# WHAT THIS TASK INVOLVES:
For each line below with the word "none", write out a copy.

Segment Start: SUPPLIED MATERIAL

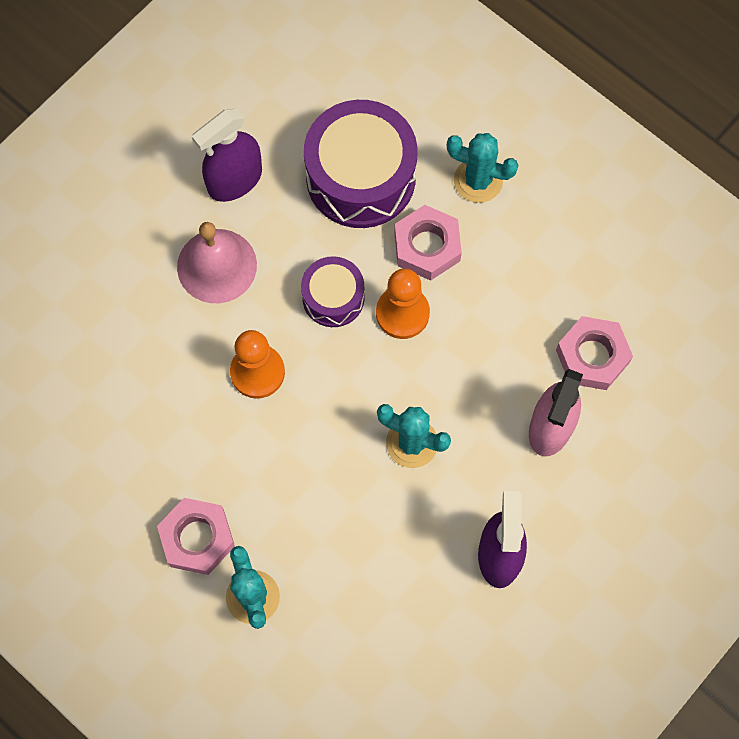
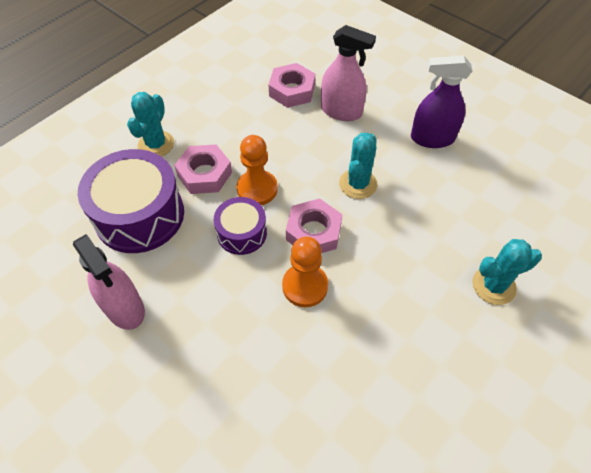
camera: 90 degrees left, 15 degrees down
(197, 538) = (453, 329): pink nut -> pink nut (313, 232)
(217, 265) = (205, 321): pink bell -> none
(235, 180) = (124, 308): purple spray bottle -> pink spray bottle

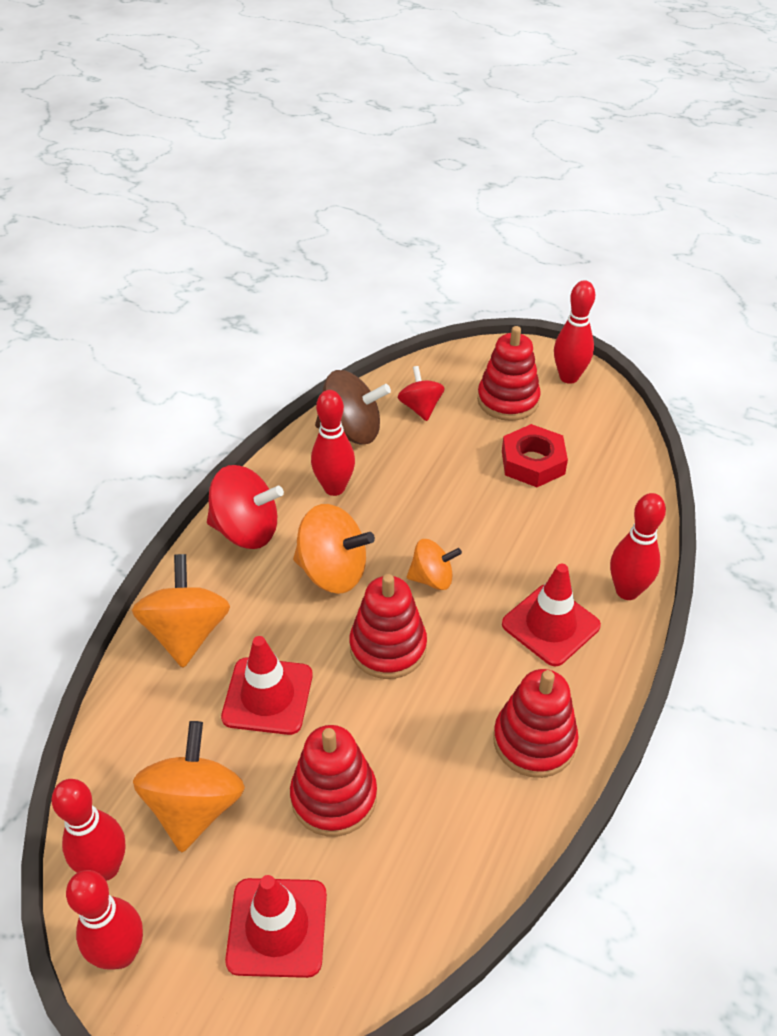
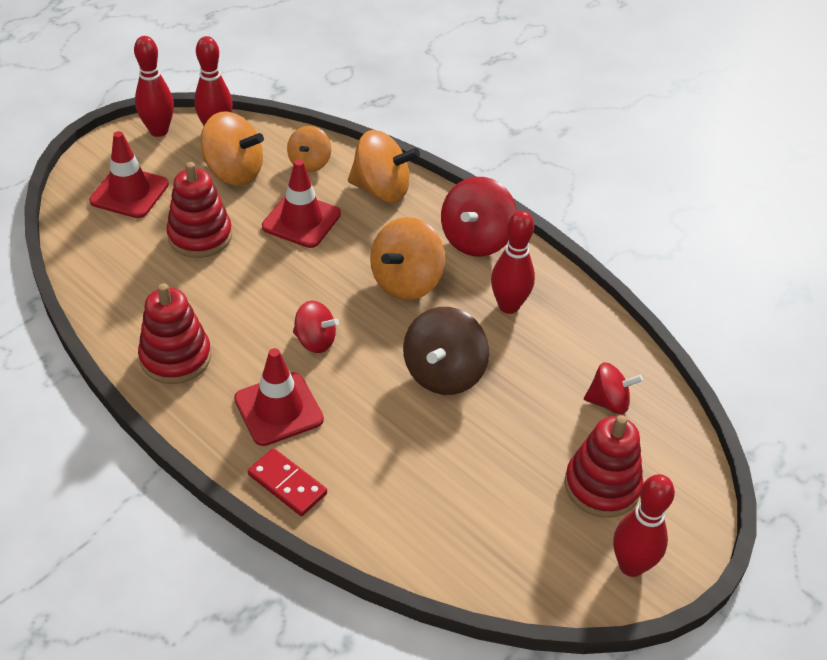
camera: 105 degrees right, 0 degrees up
(352, 431) = (586, 337): brown spinning top -> brown spinning top (444, 373)
(388, 647) = (311, 296): red stacking toy -> none
(432, 578) = (369, 343): orange spinning top -> orange spinning top (309, 163)
(449, 623) = (315, 341): none -> red spinning top
(533, 462) = (492, 472): red nut -> none
(627, 591) = (287, 484): red bowling pin -> red domino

Segment End: SUPPLIED MATERIAL

# YOUR SOLUTION:
(217, 265) = (205, 321): pink bell -> none
(388, 647) = (311, 296): red stacking toy -> none
(449, 623) = (315, 341): none -> red spinning top
(533, 462) = (492, 472): red nut -> none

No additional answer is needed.